◆ **Task goal**
Print the full listing once more, exactly as given.

################

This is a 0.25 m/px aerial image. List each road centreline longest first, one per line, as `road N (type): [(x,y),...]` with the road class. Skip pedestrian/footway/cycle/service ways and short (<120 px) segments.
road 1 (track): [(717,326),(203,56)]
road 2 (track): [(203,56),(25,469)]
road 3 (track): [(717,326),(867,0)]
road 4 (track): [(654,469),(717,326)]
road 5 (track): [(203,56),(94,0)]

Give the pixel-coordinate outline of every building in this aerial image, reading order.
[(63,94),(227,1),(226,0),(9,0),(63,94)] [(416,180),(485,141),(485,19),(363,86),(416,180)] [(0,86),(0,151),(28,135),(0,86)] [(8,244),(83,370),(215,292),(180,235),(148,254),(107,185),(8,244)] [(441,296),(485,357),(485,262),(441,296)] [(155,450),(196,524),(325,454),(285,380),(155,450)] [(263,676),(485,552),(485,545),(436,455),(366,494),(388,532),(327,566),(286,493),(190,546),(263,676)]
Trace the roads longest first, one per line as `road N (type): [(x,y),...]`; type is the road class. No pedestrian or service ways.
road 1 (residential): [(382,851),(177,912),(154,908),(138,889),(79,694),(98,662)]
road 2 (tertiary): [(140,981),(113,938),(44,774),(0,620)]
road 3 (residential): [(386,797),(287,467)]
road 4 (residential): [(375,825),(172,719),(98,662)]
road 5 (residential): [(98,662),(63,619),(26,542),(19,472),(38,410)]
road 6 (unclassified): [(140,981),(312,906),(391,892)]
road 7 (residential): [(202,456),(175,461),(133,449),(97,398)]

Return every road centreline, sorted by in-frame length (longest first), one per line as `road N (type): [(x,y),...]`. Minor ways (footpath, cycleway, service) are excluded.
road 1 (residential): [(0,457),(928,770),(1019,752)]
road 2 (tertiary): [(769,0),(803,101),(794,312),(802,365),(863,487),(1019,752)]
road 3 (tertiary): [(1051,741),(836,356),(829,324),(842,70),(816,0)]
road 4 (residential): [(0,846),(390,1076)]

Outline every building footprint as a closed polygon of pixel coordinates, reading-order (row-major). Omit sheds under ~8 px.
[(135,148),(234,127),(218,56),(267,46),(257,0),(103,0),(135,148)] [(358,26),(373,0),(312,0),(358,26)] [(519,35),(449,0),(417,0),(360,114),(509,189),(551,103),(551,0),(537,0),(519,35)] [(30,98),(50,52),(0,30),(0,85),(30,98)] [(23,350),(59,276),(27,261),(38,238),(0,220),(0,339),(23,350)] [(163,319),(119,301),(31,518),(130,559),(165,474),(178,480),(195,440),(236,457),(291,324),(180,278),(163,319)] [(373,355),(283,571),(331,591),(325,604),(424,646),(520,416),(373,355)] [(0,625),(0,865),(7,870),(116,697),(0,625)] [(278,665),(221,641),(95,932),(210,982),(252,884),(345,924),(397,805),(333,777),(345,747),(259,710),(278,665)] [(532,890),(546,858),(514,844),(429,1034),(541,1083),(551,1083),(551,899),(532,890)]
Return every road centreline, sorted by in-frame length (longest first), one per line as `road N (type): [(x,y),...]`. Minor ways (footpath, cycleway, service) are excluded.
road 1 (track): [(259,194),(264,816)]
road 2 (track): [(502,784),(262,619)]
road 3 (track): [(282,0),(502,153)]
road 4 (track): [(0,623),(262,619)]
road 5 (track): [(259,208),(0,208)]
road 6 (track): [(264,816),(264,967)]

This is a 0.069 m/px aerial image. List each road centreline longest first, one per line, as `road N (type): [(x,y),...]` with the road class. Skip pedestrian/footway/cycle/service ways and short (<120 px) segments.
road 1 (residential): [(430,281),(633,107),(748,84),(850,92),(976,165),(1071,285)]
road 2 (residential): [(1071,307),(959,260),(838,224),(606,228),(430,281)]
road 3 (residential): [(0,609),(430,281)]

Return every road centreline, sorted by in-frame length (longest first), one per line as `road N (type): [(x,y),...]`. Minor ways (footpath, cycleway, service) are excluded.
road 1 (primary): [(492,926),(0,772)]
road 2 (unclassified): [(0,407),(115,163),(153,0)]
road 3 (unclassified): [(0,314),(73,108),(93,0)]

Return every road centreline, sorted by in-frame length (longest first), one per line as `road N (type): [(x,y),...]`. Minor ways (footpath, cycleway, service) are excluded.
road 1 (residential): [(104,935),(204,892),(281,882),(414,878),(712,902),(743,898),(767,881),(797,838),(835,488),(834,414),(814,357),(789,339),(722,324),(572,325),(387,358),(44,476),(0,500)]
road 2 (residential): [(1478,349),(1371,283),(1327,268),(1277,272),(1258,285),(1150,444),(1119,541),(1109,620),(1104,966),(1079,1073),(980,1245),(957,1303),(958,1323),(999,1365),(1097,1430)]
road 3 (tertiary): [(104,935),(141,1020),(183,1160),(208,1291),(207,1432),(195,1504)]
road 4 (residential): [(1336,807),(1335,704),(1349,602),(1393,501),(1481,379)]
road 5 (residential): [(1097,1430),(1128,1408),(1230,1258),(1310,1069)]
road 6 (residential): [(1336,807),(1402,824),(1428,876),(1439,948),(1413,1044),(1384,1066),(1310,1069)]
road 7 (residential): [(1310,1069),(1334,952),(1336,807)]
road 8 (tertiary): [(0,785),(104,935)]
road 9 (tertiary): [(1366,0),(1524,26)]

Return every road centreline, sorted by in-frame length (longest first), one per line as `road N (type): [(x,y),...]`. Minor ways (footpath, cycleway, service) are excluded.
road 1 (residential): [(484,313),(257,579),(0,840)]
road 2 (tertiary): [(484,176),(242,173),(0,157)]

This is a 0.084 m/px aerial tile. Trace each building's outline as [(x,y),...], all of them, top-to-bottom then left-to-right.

################

◆ **Exercise output**
This is a 0.25 m/px aerial image. List each road centreline longest first, one per line, as `road N (type): [(x,y),...]` with the road class. Skip pedestrian/footway/cycle/service ways and short (<120 px) segments.
road 1 (track): [(717,326),(203,56)]
road 2 (track): [(203,56),(25,469)]
road 3 (track): [(717,326),(867,0)]
road 4 (track): [(654,469),(717,326)]
road 5 (track): [(203,56),(94,0)]

Give the pixel-coordinate outline of every building in this aerial image, reading order.
[(63,94),(227,1),(226,0),(9,0),(63,94)] [(416,180),(485,141),(485,19),(363,86),(416,180)] [(0,86),(0,151),(28,135),(0,86)] [(8,244),(83,370),(215,292),(180,235),(148,254),(107,185),(8,244)] [(441,296),(485,357),(485,262),(441,296)] [(155,450),(196,524),(325,454),(285,380),(155,450)] [(263,676),(485,552),(485,545),(436,455),(366,494),(388,532),(327,566),(286,493),(190,546),(263,676)]
Trace the roads longest first, one per line as `road N (type): [(x,y),...]`; type is the road class. No pedestrian or service ways.
road 1 (residential): [(382,851),(177,912),(154,908),(138,889),(79,694),(98,662)]
road 2 (tertiary): [(140,981),(113,938),(44,774),(0,620)]
road 3 (residential): [(386,797),(287,467)]
road 4 (residential): [(375,825),(172,719),(98,662)]
road 5 (residential): [(98,662),(63,619),(26,542),(19,472),(38,410)]
road 6 (unclassified): [(140,981),(312,906),(391,892)]
road 7 (residential): [(202,456),(175,461),(133,449),(97,398)]

Return every road centreline, sorted by in-frame length (longest first), one per line as `road N (type): [(x,y),...]`. Minor ways (footpath, cycleway, service) are excluded.
road 1 (residential): [(0,457),(928,770),(1019,752)]
road 2 (tertiary): [(769,0),(803,101),(794,312),(802,365),(863,487),(1019,752)]
road 3 (tertiary): [(1051,741),(836,356),(829,324),(842,70),(816,0)]
road 4 (residential): [(0,846),(390,1076)]

Outline every building footprint as a closed polygon of pixel coordinates, reading-order (row-major). Omit sheds under ~8 px.
[(135,148),(234,127),(218,56),(267,46),(257,0),(103,0),(135,148)] [(358,26),(373,0),(312,0),(358,26)] [(519,35),(449,0),(417,0),(360,114),(509,189),(551,103),(551,0),(537,0),(519,35)] [(30,98),(50,52),(0,30),(0,85),(30,98)] [(23,350),(59,276),(27,261),(38,238),(0,220),(0,339),(23,350)] [(163,319),(119,301),(31,518),(130,559),(165,474),(178,480),(195,440),(236,457),(291,324),(180,278),(163,319)] [(373,355),(283,571),(331,591),(325,604),(424,646),(520,416),(373,355)] [(0,625),(0,865),(7,870),(116,697),(0,625)] [(278,665),(221,641),(95,932),(210,982),(252,884),(345,924),(397,805),(333,777),(345,747),(259,710),(278,665)] [(532,890),(546,858),(514,844),(429,1034),(541,1083),(551,1083),(551,899),(532,890)]
Return every road centreline, sorted by in-frame length (longest first), one per line as `road N (type): [(x,y),...]`. Minor ways (footpath, cycleway, service) are excluded.
road 1 (track): [(259,194),(264,816)]
road 2 (track): [(502,784),(262,619)]
road 3 (track): [(282,0),(502,153)]
road 4 (track): [(0,623),(262,619)]
road 5 (track): [(259,208),(0,208)]
road 6 (track): [(264,816),(264,967)]

This is a 0.069 m/px aerial image. List each road centreline longest first, one per line, as `road N (type): [(x,y),...]` with the road class. Skip pedestrian/footway/cycle/service ways and short (<120 px) segments.
road 1 (residential): [(430,281),(633,107),(748,84),(850,92),(976,165),(1071,285)]
road 2 (residential): [(1071,307),(959,260),(838,224),(606,228),(430,281)]
road 3 (residential): [(0,609),(430,281)]

Return every road centreline, sorted by in-frame length (longest first), one per line as `road N (type): [(x,y),...]`. Minor ways (footpath, cycleway, service) are excluded.
road 1 (primary): [(492,926),(0,772)]
road 2 (unclassified): [(0,407),(115,163),(153,0)]
road 3 (unclassified): [(0,314),(73,108),(93,0)]

Return every road centreline, sorted by in-frame length (longest first), one per line as `road N (type): [(x,y),...]`. Minor ways (footpath, cycleway, service) are excluded.
road 1 (residential): [(104,935),(204,892),(281,882),(414,878),(712,902),(743,898),(767,881),(797,838),(835,488),(834,414),(814,357),(789,339),(722,324),(572,325),(387,358),(44,476),(0,500)]
road 2 (residential): [(1478,349),(1371,283),(1327,268),(1277,272),(1258,285),(1150,444),(1119,541),(1109,620),(1104,966),(1079,1073),(980,1245),(957,1303),(958,1323),(999,1365),(1097,1430)]
road 3 (tertiary): [(104,935),(141,1020),(183,1160),(208,1291),(207,1432),(195,1504)]
road 4 (residential): [(1336,807),(1335,704),(1349,602),(1393,501),(1481,379)]
road 5 (residential): [(1097,1430),(1128,1408),(1230,1258),(1310,1069)]
road 6 (residential): [(1336,807),(1402,824),(1428,876),(1439,948),(1413,1044),(1384,1066),(1310,1069)]
road 7 (residential): [(1310,1069),(1334,952),(1336,807)]
road 8 (tertiary): [(0,785),(104,935)]
road 9 (tertiary): [(1366,0),(1524,26)]

Return every road centreline, sorted by in-frame length (longest first), one per line as `road N (type): [(x,y),...]`. Minor ways (footpath, cycleway, service) are excluded.
road 1 (residential): [(484,313),(257,579),(0,840)]
road 2 (tertiary): [(484,176),(242,173),(0,157)]

This is a 0.084 m/px aerial tile. Trace each building's outline as [(x,y),...], all of them, top-to-bottom then left-to-right.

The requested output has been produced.